## TASK BRIEF
Which lines in the data below contain the word "PULSE"? Copy each of them.

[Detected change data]
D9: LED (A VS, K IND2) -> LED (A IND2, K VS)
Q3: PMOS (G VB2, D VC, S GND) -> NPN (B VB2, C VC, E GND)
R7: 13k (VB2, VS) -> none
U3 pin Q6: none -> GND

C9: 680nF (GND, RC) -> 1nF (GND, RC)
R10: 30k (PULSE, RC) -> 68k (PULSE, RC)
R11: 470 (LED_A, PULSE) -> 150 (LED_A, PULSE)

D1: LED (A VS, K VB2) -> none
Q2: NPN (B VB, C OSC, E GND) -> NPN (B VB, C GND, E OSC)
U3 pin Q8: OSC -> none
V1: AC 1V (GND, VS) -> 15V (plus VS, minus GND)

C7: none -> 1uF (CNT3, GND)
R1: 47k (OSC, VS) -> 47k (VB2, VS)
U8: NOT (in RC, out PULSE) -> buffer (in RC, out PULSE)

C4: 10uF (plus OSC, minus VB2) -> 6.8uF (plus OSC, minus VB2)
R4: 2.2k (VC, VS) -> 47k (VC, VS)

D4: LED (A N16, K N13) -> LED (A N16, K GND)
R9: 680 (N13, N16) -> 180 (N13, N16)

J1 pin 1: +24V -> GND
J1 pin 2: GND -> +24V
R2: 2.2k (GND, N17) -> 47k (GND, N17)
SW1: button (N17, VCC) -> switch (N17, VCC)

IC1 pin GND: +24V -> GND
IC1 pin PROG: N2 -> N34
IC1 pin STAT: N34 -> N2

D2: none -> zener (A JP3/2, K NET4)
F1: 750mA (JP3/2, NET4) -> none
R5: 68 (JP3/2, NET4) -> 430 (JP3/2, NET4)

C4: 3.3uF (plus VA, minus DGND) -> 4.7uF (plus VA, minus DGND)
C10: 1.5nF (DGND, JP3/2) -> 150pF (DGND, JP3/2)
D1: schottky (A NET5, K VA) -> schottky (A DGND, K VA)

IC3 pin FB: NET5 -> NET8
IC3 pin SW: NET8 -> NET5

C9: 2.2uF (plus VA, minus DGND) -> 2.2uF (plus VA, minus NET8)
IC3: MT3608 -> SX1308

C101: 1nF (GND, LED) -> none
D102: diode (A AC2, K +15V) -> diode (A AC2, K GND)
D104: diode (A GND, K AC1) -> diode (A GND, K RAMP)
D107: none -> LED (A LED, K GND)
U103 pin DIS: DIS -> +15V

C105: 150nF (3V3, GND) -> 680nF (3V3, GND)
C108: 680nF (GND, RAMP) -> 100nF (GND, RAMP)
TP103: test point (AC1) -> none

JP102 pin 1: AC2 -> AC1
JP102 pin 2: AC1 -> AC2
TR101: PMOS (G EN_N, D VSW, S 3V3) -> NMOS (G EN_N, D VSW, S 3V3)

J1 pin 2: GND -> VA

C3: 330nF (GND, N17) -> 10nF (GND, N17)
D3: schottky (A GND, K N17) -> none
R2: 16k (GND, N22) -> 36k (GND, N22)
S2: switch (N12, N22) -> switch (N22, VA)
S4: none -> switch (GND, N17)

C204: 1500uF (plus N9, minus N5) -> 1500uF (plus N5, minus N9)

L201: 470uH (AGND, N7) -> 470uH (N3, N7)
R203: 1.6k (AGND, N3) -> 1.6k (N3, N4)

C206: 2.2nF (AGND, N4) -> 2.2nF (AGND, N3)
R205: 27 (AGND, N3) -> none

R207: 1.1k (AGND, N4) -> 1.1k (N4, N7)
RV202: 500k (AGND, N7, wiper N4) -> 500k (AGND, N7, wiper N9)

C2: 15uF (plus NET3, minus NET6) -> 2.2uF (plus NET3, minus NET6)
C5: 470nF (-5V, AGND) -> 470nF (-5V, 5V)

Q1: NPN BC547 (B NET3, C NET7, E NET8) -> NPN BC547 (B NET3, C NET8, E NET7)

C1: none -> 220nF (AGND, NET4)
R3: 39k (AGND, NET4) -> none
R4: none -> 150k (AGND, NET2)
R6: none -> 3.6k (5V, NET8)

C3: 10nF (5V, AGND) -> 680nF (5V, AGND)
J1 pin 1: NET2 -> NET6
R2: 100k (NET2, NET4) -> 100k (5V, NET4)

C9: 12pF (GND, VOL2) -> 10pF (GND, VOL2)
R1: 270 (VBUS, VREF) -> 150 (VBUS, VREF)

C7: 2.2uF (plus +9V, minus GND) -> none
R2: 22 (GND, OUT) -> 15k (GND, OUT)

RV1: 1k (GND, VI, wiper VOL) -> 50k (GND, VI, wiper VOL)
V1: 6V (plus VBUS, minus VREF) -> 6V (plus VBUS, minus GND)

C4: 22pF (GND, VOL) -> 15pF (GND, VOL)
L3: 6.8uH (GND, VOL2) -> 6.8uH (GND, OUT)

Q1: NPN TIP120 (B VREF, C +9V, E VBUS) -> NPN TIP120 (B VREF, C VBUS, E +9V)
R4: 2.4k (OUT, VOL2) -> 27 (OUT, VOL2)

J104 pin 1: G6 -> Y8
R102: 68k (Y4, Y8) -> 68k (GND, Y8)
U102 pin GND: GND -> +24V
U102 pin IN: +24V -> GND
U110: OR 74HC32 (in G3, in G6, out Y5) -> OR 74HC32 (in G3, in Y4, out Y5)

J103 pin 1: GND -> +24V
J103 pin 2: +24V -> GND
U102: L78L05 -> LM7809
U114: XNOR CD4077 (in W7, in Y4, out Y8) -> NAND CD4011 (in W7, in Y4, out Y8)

## TASK RESULT
R10: 30k (PULSE, RC) -> 68k (PULSE, RC)
R11: 470 (LED_A, PULSE) -> 150 (LED_A, PULSE)
U8: NOT (in RC, out PULSE) -> buffer (in RC, out PULSE)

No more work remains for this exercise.